What is the number of lines in the data below that hold the word "pink"? Give nothing beyond that number.
---------- DATA EXCERPTS
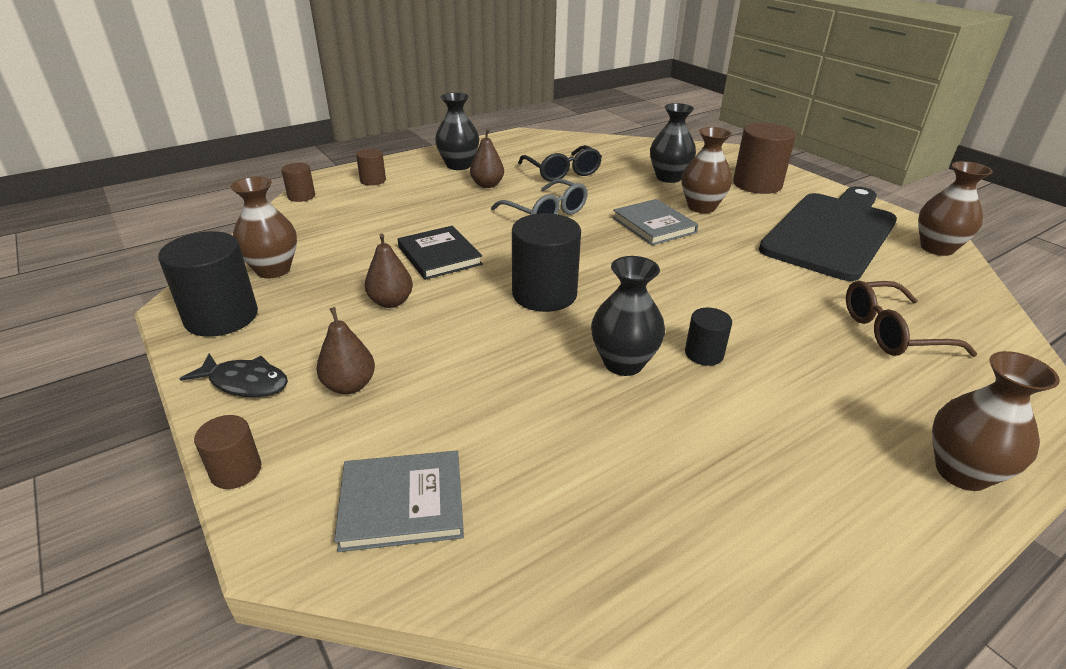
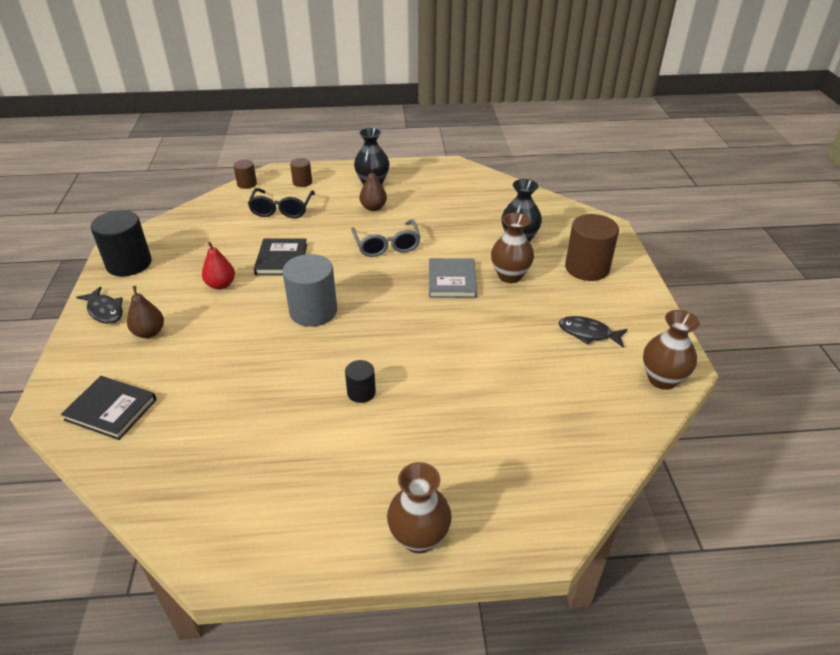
camera: 30 degrees right, 5 degrees up
brown cylinder [194,415,261,489] -> none
brown vase [230,177,297,278] -> none
grey book [334,451,464,552] -> black book [61,376,157,440]
brown pear [365,233,413,308] -> red pear [202,242,235,290]
black cylinder [512,213,581,312] -> grey cylinder [282,254,337,327]
black glasses [518,145,602,182] -> black glasses moved to [248,188,315,218]
black vase [591,256,665,376] -> none
black cutting board [759,186,897,281] -> black fish [559,316,627,348]
brown glasses [846,281,977,357] -> none

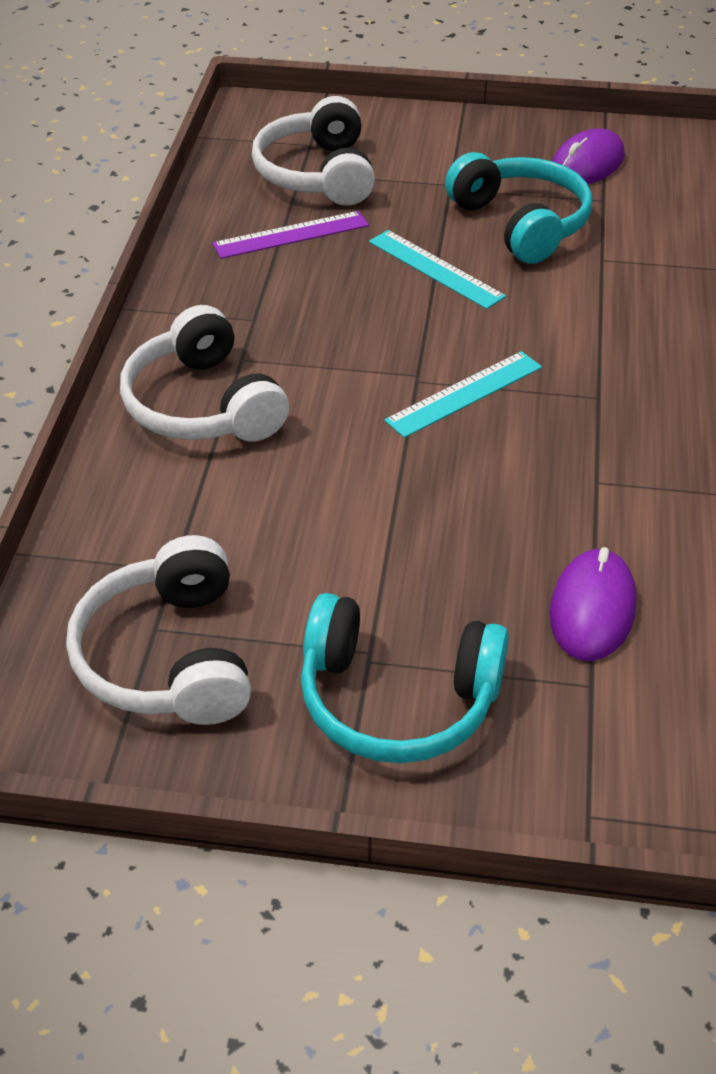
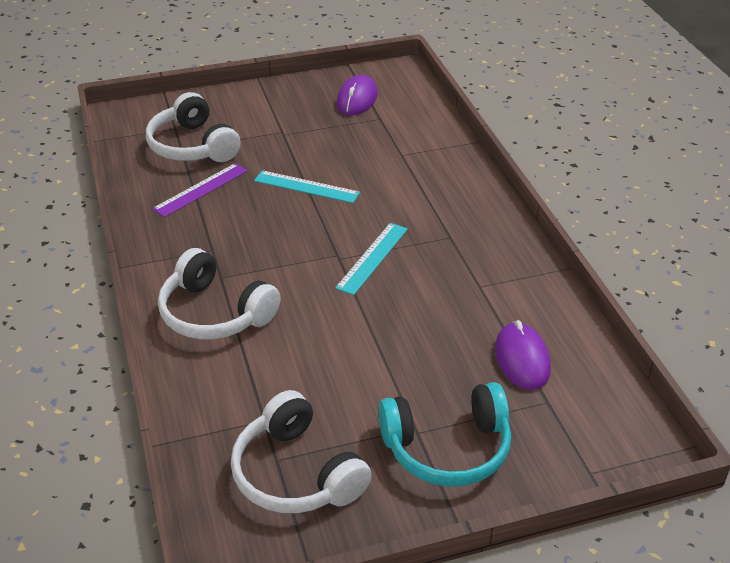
camera: 25 degrees left, 5 degrees down
turquoise headphones [445,152,592,264] -> none

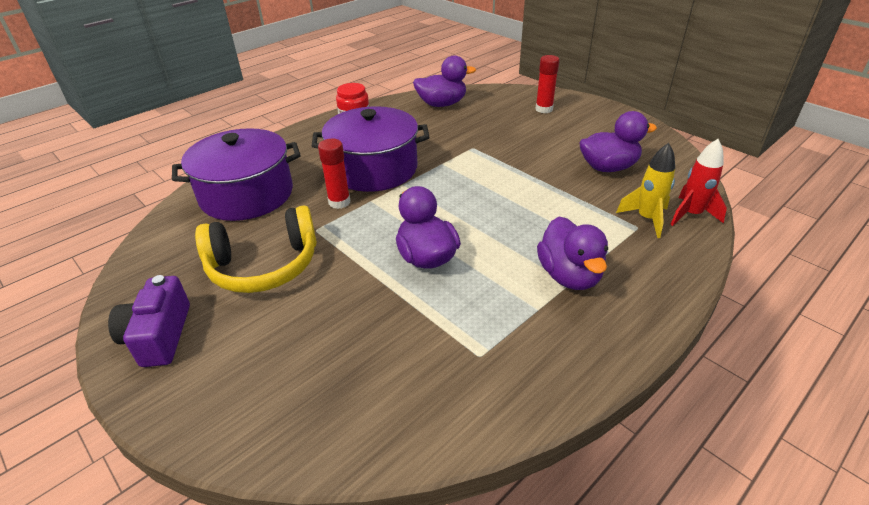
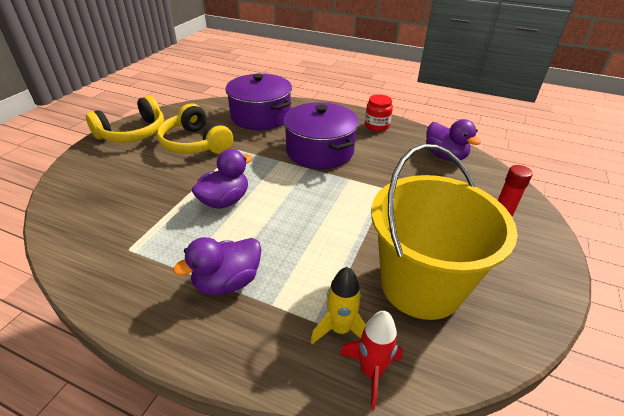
camera: 65 degrees right, 0 degrees up
purple camera [108,275,190,367] -> yellow headphones [86,96,164,142]
red glue stick [318,139,350,209] -> none
purple duck [579,111,657,172] -> yellow bucket [371,144,518,320]

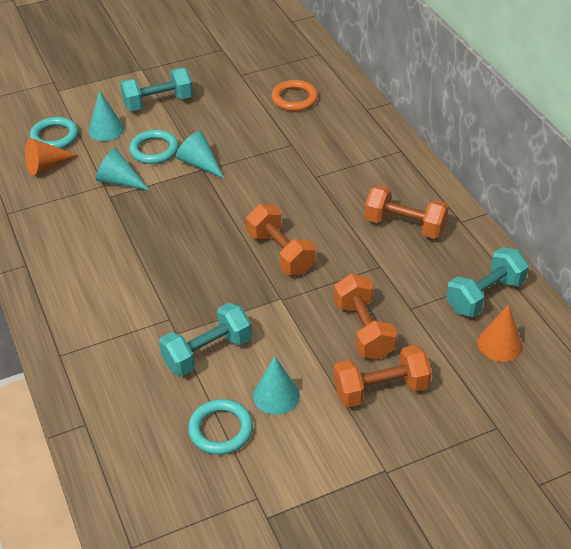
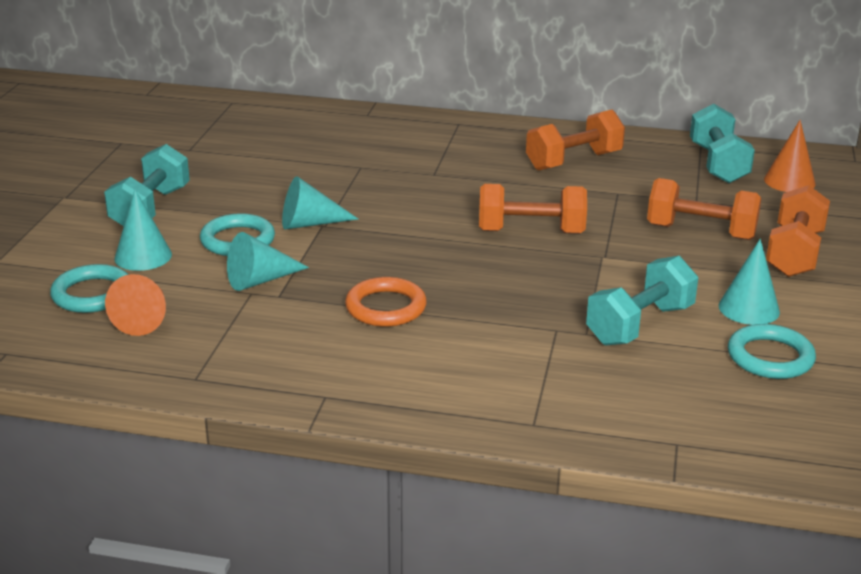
camera: 55 degrees left, 15 degrees down
turquoise dumbbell [159,303,252,376] -> turquoise dumbbell turned 45 degrees clockwise [586,256,698,346]
orange ring [271,80,318,111] -> orange ring moved to [345,277,427,327]

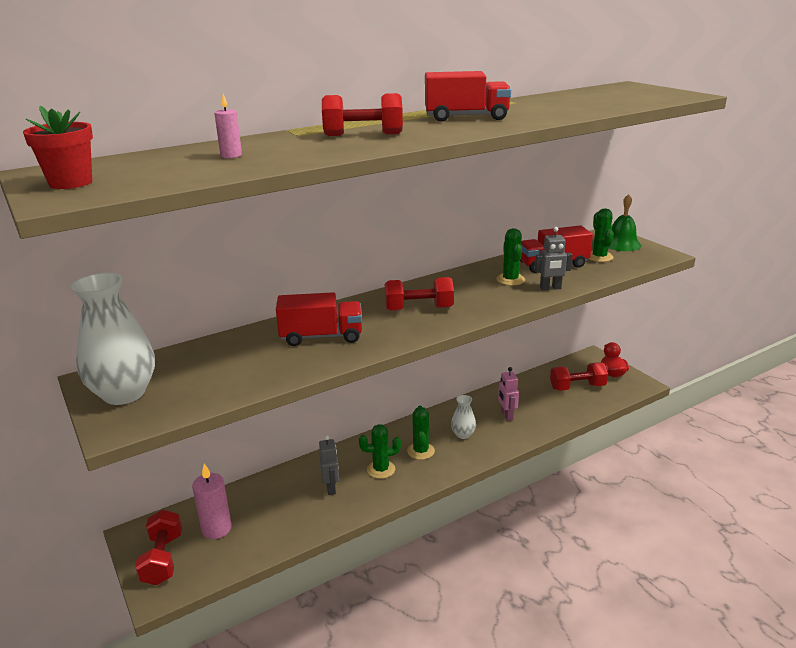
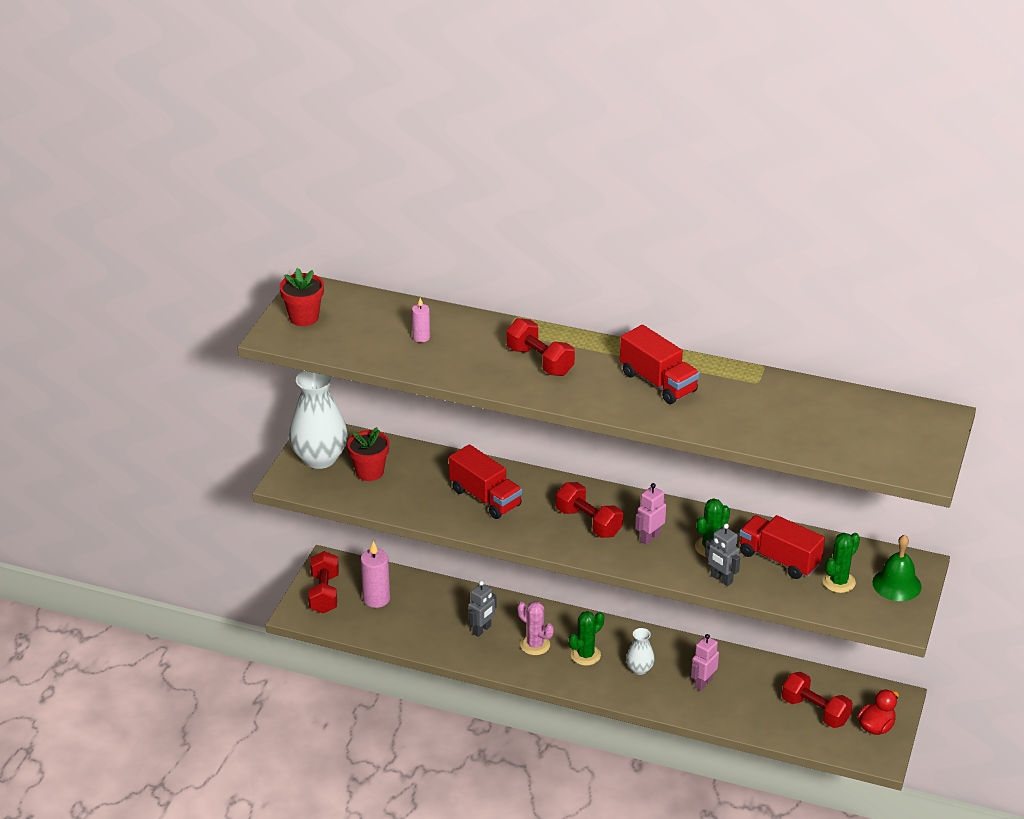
camera: 50 degrees right, 10 degrees up
red dumbbell [135,510,182,585] -> red dumbbell turned 45 degrees counterclockwise [308,551,339,614]
green cactus [359,424,401,479] -> pink cactus [517,601,554,655]
none -> red flower pot [347,427,389,481]
none -> pink robot [635,483,666,545]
--------------------
### RESULT FOR THIS EXERCISE:
2